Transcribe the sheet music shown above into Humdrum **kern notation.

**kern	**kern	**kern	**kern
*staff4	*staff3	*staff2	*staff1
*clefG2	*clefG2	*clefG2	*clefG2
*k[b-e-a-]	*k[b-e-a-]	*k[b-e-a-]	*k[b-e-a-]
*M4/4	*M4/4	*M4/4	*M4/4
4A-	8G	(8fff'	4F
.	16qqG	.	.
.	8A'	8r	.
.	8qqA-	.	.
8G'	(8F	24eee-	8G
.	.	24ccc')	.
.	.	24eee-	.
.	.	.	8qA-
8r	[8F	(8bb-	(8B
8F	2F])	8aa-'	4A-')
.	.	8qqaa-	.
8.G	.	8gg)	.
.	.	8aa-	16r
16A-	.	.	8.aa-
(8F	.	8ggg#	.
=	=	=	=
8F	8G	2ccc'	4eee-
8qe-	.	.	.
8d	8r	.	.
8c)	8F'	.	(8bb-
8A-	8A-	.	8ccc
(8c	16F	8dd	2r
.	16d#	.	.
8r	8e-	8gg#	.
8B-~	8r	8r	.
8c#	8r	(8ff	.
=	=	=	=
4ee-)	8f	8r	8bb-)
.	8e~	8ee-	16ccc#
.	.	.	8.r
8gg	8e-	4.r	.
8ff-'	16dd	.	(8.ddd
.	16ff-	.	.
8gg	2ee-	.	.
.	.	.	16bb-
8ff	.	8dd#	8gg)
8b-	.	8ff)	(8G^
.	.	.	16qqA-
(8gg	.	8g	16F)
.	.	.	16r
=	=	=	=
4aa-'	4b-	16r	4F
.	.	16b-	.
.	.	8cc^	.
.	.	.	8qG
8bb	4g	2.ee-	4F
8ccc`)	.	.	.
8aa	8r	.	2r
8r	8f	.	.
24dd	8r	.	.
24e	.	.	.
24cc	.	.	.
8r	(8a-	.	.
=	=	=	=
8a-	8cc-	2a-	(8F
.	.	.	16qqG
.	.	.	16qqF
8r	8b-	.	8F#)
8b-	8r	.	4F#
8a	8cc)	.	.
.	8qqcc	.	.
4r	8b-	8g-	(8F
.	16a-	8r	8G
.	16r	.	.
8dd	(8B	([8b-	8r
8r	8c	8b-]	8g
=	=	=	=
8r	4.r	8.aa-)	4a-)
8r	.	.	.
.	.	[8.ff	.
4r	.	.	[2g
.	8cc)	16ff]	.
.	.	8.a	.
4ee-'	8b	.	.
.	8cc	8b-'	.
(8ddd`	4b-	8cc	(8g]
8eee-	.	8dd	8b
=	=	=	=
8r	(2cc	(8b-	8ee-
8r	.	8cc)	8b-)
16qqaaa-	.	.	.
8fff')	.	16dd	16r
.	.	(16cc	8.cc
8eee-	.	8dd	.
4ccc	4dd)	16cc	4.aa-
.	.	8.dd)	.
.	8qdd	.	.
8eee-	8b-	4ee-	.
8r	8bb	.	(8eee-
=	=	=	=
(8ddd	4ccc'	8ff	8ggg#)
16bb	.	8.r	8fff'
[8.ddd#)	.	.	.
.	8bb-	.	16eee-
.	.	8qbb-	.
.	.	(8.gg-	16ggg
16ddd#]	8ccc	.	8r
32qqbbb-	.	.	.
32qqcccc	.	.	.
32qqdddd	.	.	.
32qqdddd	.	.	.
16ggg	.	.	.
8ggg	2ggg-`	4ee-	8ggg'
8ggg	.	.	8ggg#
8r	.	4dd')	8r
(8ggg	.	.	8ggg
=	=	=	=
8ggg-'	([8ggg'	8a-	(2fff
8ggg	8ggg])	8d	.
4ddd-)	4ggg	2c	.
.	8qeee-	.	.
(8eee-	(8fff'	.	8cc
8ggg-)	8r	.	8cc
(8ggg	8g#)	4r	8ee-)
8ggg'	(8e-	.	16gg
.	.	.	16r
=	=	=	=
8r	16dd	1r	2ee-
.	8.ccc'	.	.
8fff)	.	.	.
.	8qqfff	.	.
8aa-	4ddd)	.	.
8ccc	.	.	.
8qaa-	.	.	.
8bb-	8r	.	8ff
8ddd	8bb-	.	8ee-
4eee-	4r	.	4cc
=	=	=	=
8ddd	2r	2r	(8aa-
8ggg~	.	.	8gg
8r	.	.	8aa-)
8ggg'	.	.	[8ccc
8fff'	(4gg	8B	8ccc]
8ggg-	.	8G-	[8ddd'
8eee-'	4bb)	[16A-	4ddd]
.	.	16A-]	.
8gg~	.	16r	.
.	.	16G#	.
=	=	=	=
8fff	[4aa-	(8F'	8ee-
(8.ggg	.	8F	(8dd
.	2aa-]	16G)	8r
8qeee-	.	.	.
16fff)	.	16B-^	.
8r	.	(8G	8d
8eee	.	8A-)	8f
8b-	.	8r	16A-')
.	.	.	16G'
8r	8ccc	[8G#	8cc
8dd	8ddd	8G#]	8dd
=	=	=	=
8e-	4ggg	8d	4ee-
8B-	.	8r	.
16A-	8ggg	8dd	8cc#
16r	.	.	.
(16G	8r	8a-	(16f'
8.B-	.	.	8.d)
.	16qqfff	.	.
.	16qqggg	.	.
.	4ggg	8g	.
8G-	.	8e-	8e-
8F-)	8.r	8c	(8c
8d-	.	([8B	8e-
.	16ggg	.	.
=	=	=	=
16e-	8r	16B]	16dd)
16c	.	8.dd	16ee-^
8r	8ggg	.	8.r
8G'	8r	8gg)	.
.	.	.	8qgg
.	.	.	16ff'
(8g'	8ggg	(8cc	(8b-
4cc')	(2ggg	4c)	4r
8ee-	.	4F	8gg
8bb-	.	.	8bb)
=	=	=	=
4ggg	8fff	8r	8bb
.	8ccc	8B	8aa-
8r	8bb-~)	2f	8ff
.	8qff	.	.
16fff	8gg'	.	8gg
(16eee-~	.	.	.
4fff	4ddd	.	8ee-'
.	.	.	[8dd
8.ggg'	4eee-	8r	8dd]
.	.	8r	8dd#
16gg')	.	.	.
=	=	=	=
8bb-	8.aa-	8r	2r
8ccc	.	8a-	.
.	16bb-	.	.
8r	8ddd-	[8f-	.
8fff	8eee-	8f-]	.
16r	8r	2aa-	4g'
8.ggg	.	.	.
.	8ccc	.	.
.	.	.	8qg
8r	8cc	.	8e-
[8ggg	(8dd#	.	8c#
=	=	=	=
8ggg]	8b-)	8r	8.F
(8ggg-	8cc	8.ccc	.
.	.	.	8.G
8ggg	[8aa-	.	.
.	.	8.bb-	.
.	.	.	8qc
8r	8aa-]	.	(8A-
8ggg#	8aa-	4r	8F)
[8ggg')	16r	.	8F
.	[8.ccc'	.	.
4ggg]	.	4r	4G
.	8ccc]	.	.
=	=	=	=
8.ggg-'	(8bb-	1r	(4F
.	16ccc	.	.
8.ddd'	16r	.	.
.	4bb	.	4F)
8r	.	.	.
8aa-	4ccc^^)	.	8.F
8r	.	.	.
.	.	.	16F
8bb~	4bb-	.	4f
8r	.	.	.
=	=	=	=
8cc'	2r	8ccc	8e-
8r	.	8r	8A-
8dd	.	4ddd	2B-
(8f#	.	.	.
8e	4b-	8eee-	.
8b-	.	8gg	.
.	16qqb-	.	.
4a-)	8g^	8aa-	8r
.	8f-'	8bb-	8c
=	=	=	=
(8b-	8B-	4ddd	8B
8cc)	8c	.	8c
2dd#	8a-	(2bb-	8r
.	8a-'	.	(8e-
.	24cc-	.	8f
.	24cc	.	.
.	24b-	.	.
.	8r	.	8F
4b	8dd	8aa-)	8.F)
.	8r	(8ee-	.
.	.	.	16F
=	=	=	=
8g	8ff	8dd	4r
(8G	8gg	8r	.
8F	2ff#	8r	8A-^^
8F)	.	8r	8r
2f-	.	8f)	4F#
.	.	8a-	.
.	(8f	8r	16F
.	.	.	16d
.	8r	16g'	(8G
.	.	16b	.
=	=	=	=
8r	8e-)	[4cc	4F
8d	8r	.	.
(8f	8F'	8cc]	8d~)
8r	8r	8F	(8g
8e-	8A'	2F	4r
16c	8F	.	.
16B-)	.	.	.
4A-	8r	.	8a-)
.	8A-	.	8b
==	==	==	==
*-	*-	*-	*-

+ + + + +

Pull out every line of the rows above that contains the string "kern", treating uppercase and lowercase letters as distinct.

*FULL SOLUTION*:
Transcribe the sheet music shown above into Humdrum **kern notation.
**kern	**kern	**kern	**kern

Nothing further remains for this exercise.